#### What needs to be done:
Reproduce verbatim every line from the first one through the line containing "red L-shape: moved 1 px right, 1 px down", both included.

──────────

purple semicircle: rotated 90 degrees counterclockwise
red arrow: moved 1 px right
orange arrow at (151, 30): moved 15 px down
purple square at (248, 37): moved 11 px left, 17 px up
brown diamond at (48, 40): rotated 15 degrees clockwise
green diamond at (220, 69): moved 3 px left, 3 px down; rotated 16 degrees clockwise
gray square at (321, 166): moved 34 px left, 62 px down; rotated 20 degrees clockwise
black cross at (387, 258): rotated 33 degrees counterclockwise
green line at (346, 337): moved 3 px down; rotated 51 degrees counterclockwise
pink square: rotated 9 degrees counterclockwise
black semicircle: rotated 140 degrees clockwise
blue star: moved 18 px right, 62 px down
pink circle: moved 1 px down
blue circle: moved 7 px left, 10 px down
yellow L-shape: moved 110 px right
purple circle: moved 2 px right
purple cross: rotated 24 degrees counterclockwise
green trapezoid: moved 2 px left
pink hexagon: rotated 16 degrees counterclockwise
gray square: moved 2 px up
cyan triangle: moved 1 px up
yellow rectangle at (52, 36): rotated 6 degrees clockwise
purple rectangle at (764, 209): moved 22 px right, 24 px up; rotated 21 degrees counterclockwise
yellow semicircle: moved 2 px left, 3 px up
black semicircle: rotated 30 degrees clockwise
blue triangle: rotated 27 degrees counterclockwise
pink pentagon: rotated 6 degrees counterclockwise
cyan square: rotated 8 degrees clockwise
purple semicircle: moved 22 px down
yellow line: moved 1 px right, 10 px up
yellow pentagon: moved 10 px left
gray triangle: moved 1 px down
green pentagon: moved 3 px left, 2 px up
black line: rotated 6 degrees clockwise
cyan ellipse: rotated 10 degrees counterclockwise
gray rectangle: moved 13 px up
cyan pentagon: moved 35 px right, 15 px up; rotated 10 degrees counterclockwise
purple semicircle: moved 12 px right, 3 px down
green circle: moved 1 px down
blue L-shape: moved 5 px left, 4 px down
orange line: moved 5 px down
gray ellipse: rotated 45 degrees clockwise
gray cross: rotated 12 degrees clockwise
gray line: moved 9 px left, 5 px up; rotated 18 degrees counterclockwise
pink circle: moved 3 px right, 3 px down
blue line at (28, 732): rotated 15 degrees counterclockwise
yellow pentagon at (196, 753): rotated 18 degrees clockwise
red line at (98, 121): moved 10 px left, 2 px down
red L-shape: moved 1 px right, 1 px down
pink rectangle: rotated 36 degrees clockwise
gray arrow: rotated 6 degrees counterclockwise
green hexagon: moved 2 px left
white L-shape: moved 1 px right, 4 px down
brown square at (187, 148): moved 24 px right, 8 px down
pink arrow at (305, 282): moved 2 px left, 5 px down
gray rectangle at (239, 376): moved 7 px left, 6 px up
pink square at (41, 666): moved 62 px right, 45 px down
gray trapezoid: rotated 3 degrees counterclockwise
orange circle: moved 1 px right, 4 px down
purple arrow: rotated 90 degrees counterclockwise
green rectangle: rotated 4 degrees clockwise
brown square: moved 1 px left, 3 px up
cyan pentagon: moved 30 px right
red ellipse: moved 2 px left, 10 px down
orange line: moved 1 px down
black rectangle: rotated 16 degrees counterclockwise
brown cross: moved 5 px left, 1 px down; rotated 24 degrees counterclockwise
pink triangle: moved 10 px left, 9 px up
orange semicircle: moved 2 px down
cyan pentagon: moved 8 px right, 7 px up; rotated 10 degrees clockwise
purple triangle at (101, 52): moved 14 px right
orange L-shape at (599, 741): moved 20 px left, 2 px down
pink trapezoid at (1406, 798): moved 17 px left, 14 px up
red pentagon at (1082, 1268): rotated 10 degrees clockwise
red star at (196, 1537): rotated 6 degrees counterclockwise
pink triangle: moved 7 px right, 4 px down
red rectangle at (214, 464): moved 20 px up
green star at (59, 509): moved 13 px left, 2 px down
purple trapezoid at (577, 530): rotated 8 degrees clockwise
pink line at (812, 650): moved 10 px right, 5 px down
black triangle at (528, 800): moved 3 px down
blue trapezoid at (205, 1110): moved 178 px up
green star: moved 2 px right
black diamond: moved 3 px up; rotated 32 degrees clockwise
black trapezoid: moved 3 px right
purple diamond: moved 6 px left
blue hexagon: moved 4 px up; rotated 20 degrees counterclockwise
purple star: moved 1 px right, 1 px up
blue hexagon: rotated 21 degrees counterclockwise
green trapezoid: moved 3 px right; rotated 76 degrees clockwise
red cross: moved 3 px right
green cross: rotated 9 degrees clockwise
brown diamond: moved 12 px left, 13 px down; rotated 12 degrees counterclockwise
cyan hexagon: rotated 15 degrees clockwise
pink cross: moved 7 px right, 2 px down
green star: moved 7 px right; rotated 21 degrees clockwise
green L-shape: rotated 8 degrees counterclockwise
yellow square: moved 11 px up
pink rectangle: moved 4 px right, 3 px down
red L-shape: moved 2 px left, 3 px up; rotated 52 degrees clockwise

──────────

#### Task output:
purple semicircle: rotated 90 degrees counterclockwise
red arrow: moved 1 px right
orange arrow at (151, 30): moved 15 px down
purple square at (248, 37): moved 11 px left, 17 px up
brown diamond at (48, 40): rotated 15 degrees clockwise
green diamond at (220, 69): moved 3 px left, 3 px down; rotated 16 degrees clockwise
gray square at (321, 166): moved 34 px left, 62 px down; rotated 20 degrees clockwise
black cross at (387, 258): rotated 33 degrees counterclockwise
green line at (346, 337): moved 3 px down; rotated 51 degrees counterclockwise
pink square: rotated 9 degrees counterclockwise
black semicircle: rotated 140 degrees clockwise
blue star: moved 18 px right, 62 px down
pink circle: moved 1 px down
blue circle: moved 7 px left, 10 px down
yellow L-shape: moved 110 px right
purple circle: moved 2 px right
purple cross: rotated 24 degrees counterclockwise
green trapezoid: moved 2 px left
pink hexagon: rotated 16 degrees counterclockwise
gray square: moved 2 px up
cyan triangle: moved 1 px up
yellow rectangle at (52, 36): rotated 6 degrees clockwise
purple rectangle at (764, 209): moved 22 px right, 24 px up; rotated 21 degrees counterclockwise
yellow semicircle: moved 2 px left, 3 px up
black semicircle: rotated 30 degrees clockwise
blue triangle: rotated 27 degrees counterclockwise
pink pentagon: rotated 6 degrees counterclockwise
cyan square: rotated 8 degrees clockwise
purple semicircle: moved 22 px down
yellow line: moved 1 px right, 10 px up
yellow pentagon: moved 10 px left
gray triangle: moved 1 px down
green pentagon: moved 3 px left, 2 px up
black line: rotated 6 degrees clockwise
cyan ellipse: rotated 10 degrees counterclockwise
gray rectangle: moved 13 px up
cyan pentagon: moved 35 px right, 15 px up; rotated 10 degrees counterclockwise
purple semicircle: moved 12 px right, 3 px down
green circle: moved 1 px down
blue L-shape: moved 5 px left, 4 px down
orange line: moved 5 px down
gray ellipse: rotated 45 degrees clockwise
gray cross: rotated 12 degrees clockwise
gray line: moved 9 px left, 5 px up; rotated 18 degrees counterclockwise
pink circle: moved 3 px right, 3 px down
blue line at (28, 732): rotated 15 degrees counterclockwise
yellow pentagon at (196, 753): rotated 18 degrees clockwise
red line at (98, 121): moved 10 px left, 2 px down
red L-shape: moved 1 px right, 1 px down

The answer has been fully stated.